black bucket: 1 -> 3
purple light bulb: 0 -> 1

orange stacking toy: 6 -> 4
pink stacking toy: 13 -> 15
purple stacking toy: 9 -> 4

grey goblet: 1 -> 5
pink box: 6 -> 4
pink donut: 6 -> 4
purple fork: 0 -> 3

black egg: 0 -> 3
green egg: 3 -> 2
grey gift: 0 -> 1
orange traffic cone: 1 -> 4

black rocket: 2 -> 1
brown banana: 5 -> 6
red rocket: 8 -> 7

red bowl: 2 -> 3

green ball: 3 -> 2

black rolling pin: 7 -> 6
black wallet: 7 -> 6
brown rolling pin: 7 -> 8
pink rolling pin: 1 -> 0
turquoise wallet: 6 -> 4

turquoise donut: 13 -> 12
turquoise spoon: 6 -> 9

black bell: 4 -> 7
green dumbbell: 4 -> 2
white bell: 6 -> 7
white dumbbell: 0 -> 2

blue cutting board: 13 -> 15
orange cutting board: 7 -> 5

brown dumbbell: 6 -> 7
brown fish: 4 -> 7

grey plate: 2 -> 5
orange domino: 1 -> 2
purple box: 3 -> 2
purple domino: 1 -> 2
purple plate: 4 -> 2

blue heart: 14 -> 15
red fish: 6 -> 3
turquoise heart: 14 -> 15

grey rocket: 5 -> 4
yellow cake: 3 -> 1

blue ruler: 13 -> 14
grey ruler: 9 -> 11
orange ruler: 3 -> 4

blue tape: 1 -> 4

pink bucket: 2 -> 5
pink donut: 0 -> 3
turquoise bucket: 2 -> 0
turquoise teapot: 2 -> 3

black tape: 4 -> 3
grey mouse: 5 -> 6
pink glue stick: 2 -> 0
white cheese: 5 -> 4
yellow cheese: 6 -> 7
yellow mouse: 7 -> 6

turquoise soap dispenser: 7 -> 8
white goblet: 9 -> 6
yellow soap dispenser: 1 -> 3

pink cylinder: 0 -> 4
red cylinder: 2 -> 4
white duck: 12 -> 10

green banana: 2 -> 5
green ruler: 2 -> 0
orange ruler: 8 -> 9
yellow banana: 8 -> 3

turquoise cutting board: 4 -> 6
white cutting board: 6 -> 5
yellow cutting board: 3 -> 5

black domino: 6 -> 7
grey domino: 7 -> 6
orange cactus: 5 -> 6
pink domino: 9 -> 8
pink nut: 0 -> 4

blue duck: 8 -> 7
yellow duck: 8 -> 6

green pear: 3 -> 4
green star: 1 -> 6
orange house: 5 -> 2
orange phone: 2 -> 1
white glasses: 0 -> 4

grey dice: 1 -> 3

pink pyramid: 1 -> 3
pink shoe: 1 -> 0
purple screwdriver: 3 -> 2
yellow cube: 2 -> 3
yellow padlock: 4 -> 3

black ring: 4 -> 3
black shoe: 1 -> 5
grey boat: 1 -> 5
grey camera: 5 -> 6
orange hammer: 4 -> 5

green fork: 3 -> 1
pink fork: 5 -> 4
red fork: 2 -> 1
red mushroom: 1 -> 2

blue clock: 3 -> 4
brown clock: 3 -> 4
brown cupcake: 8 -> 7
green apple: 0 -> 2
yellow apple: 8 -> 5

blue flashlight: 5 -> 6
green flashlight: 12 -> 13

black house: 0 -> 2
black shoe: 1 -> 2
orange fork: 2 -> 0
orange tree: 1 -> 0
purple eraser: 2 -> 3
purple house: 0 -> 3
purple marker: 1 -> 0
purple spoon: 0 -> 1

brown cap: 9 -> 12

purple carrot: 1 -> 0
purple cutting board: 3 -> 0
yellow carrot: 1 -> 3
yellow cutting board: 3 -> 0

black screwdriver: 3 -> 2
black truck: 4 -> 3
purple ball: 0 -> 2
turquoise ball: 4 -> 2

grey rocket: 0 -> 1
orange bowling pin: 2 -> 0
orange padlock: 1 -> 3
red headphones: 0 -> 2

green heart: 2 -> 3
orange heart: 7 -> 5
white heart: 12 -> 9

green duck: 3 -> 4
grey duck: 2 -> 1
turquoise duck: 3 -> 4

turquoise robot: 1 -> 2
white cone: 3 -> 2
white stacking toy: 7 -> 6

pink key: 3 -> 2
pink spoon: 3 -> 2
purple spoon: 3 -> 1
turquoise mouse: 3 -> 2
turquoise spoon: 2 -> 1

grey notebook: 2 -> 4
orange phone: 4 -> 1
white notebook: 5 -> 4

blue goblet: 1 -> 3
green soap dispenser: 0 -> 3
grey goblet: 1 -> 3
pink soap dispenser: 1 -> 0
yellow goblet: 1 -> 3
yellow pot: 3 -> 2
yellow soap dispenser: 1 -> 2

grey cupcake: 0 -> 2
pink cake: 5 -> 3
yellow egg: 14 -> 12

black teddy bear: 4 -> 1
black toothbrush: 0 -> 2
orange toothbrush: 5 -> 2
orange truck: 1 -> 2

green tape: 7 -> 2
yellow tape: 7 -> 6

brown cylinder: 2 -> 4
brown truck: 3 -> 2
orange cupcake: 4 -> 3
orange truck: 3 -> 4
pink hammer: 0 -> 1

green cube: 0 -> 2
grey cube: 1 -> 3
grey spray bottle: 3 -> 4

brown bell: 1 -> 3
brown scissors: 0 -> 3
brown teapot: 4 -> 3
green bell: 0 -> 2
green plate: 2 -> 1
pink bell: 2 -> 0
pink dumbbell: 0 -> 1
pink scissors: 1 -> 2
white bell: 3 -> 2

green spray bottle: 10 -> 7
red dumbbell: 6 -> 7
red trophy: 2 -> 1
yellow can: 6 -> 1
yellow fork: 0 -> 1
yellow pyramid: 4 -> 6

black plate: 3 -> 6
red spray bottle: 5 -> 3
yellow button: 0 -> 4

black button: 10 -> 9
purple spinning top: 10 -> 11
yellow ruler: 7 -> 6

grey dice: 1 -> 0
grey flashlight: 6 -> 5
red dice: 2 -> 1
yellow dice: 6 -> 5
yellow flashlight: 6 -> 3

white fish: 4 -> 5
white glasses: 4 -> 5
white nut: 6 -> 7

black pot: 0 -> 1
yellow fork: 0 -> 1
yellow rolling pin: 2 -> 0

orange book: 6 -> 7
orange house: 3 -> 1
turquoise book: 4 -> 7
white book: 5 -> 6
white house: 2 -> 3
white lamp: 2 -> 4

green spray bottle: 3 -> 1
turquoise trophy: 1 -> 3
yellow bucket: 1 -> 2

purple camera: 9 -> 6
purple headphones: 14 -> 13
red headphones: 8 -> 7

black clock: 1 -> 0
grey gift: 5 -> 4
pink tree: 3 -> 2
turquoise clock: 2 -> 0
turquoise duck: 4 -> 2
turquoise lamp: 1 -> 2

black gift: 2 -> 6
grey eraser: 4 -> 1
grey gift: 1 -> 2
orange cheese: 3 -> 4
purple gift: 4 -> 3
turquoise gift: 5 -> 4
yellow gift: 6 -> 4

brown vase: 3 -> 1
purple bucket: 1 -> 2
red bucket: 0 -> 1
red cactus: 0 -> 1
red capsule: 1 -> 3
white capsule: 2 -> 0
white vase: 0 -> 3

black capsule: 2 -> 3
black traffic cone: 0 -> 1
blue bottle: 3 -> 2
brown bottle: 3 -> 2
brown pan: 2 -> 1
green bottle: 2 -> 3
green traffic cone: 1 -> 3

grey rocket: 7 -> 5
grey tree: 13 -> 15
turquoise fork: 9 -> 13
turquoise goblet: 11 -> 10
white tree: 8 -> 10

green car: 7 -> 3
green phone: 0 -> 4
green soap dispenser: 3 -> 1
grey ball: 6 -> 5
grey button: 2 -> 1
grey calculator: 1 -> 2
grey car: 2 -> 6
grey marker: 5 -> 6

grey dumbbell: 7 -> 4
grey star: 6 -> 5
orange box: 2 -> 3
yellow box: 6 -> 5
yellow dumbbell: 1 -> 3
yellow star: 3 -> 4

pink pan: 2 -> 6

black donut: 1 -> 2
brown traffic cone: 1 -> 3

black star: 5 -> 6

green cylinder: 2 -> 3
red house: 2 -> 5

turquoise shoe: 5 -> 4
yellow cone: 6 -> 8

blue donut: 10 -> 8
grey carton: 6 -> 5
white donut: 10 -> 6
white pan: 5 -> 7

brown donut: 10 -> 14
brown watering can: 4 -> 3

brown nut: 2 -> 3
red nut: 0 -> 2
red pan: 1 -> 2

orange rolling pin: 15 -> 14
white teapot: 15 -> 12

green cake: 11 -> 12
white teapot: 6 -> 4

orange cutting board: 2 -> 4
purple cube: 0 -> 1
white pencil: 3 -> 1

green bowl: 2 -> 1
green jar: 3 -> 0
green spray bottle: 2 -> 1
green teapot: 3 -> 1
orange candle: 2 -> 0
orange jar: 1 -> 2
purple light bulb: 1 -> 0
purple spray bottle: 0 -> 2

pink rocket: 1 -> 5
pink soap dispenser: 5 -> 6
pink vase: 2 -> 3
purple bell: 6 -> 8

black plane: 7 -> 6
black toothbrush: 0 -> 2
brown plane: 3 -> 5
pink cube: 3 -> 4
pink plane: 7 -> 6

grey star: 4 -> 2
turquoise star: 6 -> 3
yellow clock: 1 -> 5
____________
- [What is required] Each line from the top of the entries above through the line containing "red rocket: 8 -> 7" must be transcribed exactly, and no other line may appear.

- [Result of the task]
black bucket: 1 -> 3
purple light bulb: 0 -> 1

orange stacking toy: 6 -> 4
pink stacking toy: 13 -> 15
purple stacking toy: 9 -> 4

grey goblet: 1 -> 5
pink box: 6 -> 4
pink donut: 6 -> 4
purple fork: 0 -> 3

black egg: 0 -> 3
green egg: 3 -> 2
grey gift: 0 -> 1
orange traffic cone: 1 -> 4

black rocket: 2 -> 1
brown banana: 5 -> 6
red rocket: 8 -> 7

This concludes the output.